Assignment: The number of lines below containing the word "avion" is all that should be returned.

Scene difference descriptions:
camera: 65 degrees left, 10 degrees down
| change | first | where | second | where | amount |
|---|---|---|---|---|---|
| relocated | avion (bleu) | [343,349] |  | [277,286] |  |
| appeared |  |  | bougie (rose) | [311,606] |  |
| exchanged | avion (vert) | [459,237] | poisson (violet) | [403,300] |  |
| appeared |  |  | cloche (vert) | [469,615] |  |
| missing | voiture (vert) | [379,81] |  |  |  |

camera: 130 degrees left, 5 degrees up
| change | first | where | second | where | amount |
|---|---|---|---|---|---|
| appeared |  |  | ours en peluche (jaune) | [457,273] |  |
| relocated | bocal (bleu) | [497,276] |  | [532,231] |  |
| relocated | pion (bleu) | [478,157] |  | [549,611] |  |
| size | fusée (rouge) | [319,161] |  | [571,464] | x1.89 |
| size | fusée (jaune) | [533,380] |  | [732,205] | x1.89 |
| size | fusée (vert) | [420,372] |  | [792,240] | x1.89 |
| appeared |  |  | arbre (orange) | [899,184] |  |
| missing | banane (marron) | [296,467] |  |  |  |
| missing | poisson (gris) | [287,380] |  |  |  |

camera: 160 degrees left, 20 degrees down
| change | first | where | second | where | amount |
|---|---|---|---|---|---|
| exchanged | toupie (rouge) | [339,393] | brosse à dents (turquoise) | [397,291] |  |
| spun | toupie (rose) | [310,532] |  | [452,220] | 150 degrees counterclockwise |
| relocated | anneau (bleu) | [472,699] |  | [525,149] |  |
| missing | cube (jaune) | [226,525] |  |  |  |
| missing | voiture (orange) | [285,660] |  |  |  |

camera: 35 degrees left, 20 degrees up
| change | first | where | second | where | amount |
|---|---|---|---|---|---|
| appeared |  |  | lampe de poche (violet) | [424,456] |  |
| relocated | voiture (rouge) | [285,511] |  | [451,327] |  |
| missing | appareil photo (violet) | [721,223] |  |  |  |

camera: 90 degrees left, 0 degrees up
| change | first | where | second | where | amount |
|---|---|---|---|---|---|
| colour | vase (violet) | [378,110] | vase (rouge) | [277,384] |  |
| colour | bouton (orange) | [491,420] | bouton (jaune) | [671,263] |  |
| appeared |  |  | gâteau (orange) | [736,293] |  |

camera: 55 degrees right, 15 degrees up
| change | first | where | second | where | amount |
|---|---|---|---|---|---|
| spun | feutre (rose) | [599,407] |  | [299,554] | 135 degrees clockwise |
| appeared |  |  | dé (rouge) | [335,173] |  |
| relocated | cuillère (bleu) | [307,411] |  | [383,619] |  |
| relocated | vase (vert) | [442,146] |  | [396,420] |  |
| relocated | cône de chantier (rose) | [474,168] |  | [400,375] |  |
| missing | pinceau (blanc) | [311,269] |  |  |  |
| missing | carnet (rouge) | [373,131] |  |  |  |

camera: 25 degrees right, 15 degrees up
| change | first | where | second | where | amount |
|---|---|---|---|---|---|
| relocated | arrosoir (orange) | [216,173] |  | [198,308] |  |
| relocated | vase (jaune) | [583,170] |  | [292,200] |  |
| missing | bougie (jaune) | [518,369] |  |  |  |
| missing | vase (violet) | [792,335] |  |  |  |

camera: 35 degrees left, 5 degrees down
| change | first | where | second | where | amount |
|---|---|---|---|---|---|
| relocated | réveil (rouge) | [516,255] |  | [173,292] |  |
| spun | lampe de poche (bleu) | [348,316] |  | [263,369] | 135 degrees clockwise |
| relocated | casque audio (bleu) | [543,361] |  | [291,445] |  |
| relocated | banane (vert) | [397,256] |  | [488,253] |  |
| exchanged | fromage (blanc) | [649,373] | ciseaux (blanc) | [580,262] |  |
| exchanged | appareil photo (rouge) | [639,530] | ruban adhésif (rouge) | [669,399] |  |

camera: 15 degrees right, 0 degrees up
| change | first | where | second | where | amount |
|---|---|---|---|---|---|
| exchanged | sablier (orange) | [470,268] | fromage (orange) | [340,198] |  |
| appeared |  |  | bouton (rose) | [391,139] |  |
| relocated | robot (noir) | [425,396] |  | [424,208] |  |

Written solution: 2